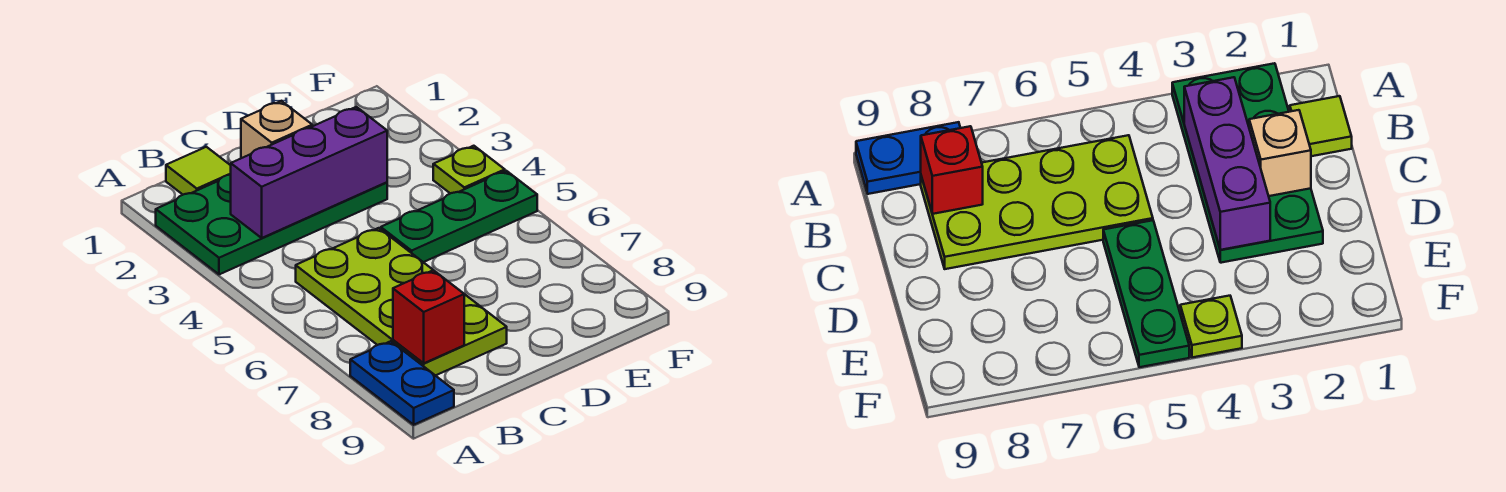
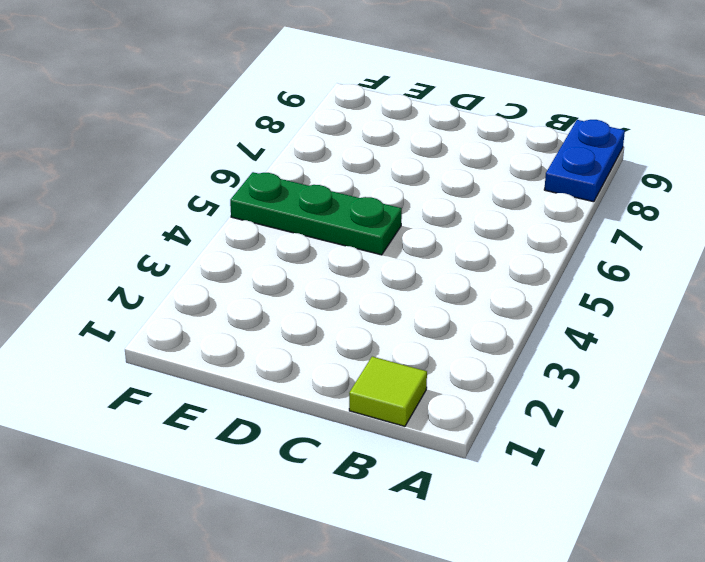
none -> green plate A2:D3 level 1
none -> lime plate B5:C8 level 1

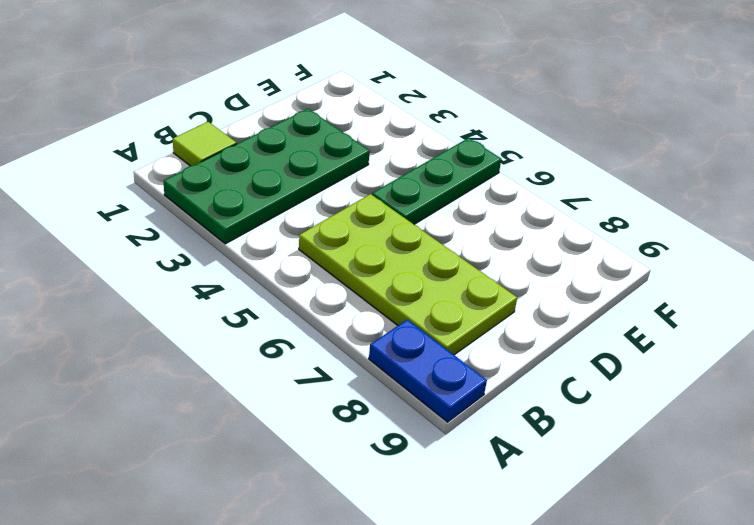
none -> lime plate F4 level 1
none -> purple brick B3:D3 level 2

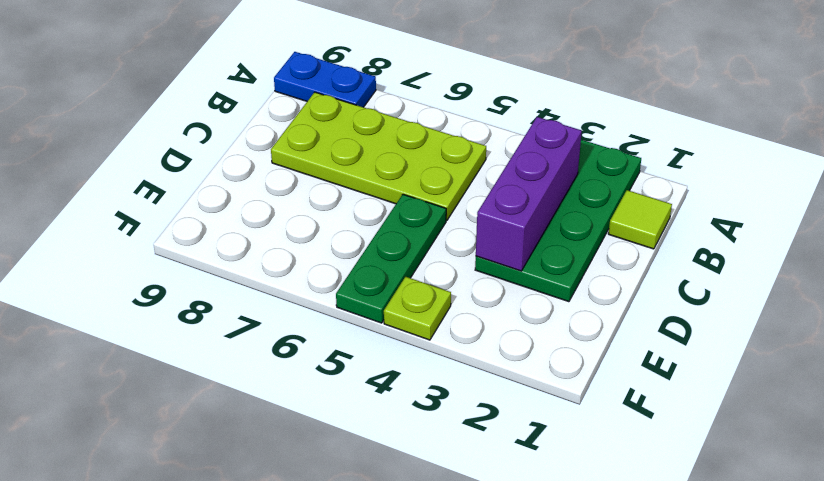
none -> red brick B8 level 2
none -> tan brick C2 level 2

────────

TO DO: Return each record as written, minus its images.

SOLVED EXERCISE:
none -> green plate A2:D3 level 1
none -> lime plate B5:C8 level 1

none -> lime plate F4 level 1
none -> purple brick B3:D3 level 2

none -> red brick B8 level 2
none -> tan brick C2 level 2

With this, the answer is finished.